• **DATASET ENTRIES**:
****************

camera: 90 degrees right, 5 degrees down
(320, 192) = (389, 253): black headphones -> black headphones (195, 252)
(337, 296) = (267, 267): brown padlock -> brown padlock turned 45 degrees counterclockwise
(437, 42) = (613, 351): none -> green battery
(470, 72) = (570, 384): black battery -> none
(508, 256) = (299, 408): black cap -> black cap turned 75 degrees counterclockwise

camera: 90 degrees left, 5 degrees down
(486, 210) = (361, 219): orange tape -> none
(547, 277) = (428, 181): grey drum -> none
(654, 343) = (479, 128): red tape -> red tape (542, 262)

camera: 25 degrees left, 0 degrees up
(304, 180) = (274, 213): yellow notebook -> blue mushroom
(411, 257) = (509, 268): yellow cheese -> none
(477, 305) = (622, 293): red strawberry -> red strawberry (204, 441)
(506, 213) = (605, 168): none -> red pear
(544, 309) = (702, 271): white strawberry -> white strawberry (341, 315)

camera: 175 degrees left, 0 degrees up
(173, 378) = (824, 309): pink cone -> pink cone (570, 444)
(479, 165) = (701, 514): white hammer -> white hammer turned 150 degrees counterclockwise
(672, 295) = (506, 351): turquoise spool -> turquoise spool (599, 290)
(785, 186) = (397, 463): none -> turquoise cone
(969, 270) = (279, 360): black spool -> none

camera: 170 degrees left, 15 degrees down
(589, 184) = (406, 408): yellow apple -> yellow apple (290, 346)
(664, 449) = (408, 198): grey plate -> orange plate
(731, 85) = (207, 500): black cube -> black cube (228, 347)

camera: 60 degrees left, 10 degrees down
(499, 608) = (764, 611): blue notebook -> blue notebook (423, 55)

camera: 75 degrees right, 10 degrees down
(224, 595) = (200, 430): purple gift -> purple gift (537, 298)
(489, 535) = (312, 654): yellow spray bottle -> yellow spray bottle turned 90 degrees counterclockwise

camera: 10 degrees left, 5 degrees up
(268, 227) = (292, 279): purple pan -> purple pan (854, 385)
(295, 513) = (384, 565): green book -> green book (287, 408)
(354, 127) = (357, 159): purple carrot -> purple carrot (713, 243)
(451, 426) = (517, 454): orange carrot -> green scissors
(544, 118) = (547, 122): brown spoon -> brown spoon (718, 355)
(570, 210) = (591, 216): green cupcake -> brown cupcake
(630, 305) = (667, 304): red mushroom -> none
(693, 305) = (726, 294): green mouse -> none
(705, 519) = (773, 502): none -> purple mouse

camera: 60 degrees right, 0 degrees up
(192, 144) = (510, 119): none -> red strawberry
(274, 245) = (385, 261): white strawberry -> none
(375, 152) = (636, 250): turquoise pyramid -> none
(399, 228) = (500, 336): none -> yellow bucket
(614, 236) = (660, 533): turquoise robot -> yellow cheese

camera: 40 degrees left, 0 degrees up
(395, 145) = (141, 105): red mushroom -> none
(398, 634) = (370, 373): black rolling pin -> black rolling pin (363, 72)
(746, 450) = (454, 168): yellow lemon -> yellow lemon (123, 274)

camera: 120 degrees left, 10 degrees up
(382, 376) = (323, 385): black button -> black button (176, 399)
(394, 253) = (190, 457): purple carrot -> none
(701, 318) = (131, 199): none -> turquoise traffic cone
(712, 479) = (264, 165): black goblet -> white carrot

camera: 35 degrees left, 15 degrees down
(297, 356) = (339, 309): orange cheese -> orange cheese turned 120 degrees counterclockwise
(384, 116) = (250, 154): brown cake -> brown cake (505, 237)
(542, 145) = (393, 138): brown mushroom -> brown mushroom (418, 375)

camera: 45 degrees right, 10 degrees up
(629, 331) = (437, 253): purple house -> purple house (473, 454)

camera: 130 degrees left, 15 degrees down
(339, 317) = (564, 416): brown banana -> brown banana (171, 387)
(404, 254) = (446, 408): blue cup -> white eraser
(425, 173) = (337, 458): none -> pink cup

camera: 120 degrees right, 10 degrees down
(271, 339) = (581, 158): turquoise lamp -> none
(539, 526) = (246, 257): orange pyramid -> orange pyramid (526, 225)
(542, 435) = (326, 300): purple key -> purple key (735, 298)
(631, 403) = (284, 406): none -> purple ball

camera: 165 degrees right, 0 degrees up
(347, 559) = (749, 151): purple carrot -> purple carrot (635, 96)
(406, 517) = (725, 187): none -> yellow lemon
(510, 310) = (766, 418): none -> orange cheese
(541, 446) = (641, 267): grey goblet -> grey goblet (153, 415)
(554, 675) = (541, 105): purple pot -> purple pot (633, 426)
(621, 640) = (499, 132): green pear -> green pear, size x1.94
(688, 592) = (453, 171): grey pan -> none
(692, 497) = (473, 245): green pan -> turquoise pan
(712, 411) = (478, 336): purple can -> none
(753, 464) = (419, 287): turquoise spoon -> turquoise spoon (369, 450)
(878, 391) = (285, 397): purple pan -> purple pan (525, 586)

****************

• **WHAT THE EXERCISE ASKS**:
Your task is to copy all of the entries exactly.

• **SOLUTION FOR THIS TASK**:
camera: 90 degrees right, 5 degrees down
(320, 192) = (389, 253): black headphones -> black headphones (195, 252)
(337, 296) = (267, 267): brown padlock -> brown padlock turned 45 degrees counterclockwise
(437, 42) = (613, 351): none -> green battery
(470, 72) = (570, 384): black battery -> none
(508, 256) = (299, 408): black cap -> black cap turned 75 degrees counterclockwise

camera: 90 degrees left, 5 degrees down
(486, 210) = (361, 219): orange tape -> none
(547, 277) = (428, 181): grey drum -> none
(654, 343) = (479, 128): red tape -> red tape (542, 262)

camera: 25 degrees left, 0 degrees up
(304, 180) = (274, 213): yellow notebook -> blue mushroom
(411, 257) = (509, 268): yellow cheese -> none
(477, 305) = (622, 293): red strawberry -> red strawberry (204, 441)
(506, 213) = (605, 168): none -> red pear
(544, 309) = (702, 271): white strawberry -> white strawberry (341, 315)

camera: 175 degrees left, 0 degrees up
(173, 378) = (824, 309): pink cone -> pink cone (570, 444)
(479, 165) = (701, 514): white hammer -> white hammer turned 150 degrees counterclockwise
(672, 295) = (506, 351): turquoise spool -> turquoise spool (599, 290)
(785, 186) = (397, 463): none -> turquoise cone
(969, 270) = (279, 360): black spool -> none

camera: 170 degrees left, 15 degrees down
(589, 184) = (406, 408): yellow apple -> yellow apple (290, 346)
(664, 449) = (408, 198): grey plate -> orange plate
(731, 85) = (207, 500): black cube -> black cube (228, 347)

camera: 60 degrees left, 10 degrees down
(499, 608) = (764, 611): blue notebook -> blue notebook (423, 55)

camera: 75 degrees right, 10 degrees down
(224, 595) = (200, 430): purple gift -> purple gift (537, 298)
(489, 535) = (312, 654): yellow spray bottle -> yellow spray bottle turned 90 degrees counterclockwise

camera: 10 degrees left, 5 degrees up
(268, 227) = (292, 279): purple pan -> purple pan (854, 385)
(295, 513) = (384, 565): green book -> green book (287, 408)
(354, 127) = (357, 159): purple carrot -> purple carrot (713, 243)
(451, 426) = (517, 454): orange carrot -> green scissors
(544, 118) = (547, 122): brown spoon -> brown spoon (718, 355)
(570, 210) = (591, 216): green cupcake -> brown cupcake
(630, 305) = (667, 304): red mushroom -> none
(693, 305) = (726, 294): green mouse -> none
(705, 519) = (773, 502): none -> purple mouse

camera: 60 degrees right, 0 degrees up
(192, 144) = (510, 119): none -> red strawberry
(274, 245) = (385, 261): white strawberry -> none
(375, 152) = (636, 250): turquoise pyramid -> none
(399, 228) = (500, 336): none -> yellow bucket
(614, 236) = (660, 533): turquoise robot -> yellow cheese

camera: 40 degrees left, 0 degrees up
(395, 145) = (141, 105): red mushroom -> none
(398, 634) = (370, 373): black rolling pin -> black rolling pin (363, 72)
(746, 450) = (454, 168): yellow lemon -> yellow lemon (123, 274)

camera: 120 degrees left, 10 degrees up
(382, 376) = (323, 385): black button -> black button (176, 399)
(394, 253) = (190, 457): purple carrot -> none
(701, 318) = (131, 199): none -> turquoise traffic cone
(712, 479) = (264, 165): black goblet -> white carrot

camera: 35 degrees left, 15 degrees down
(297, 356) = (339, 309): orange cheese -> orange cheese turned 120 degrees counterclockwise
(384, 116) = (250, 154): brown cake -> brown cake (505, 237)
(542, 145) = (393, 138): brown mushroom -> brown mushroom (418, 375)

camera: 45 degrees right, 10 degrees up
(629, 331) = (437, 253): purple house -> purple house (473, 454)

camera: 130 degrees left, 15 degrees down
(339, 317) = (564, 416): brown banana -> brown banana (171, 387)
(404, 254) = (446, 408): blue cup -> white eraser
(425, 173) = (337, 458): none -> pink cup

camera: 120 degrees right, 10 degrees down
(271, 339) = (581, 158): turquoise lamp -> none
(539, 526) = (246, 257): orange pyramid -> orange pyramid (526, 225)
(542, 435) = (326, 300): purple key -> purple key (735, 298)
(631, 403) = (284, 406): none -> purple ball

camera: 165 degrees right, 0 degrees up
(347, 559) = (749, 151): purple carrot -> purple carrot (635, 96)
(406, 517) = (725, 187): none -> yellow lemon
(510, 310) = (766, 418): none -> orange cheese
(541, 446) = (641, 267): grey goblet -> grey goblet (153, 415)
(554, 675) = (541, 105): purple pot -> purple pot (633, 426)
(621, 640) = (499, 132): green pear -> green pear, size x1.94
(688, 592) = (453, 171): grey pan -> none
(692, 497) = (473, 245): green pan -> turquoise pan
(712, 411) = (478, 336): purple can -> none
(753, 464) = (419, 287): turquoise spoon -> turquoise spoon (369, 450)
(878, 391) = (285, 397): purple pan -> purple pan (525, 586)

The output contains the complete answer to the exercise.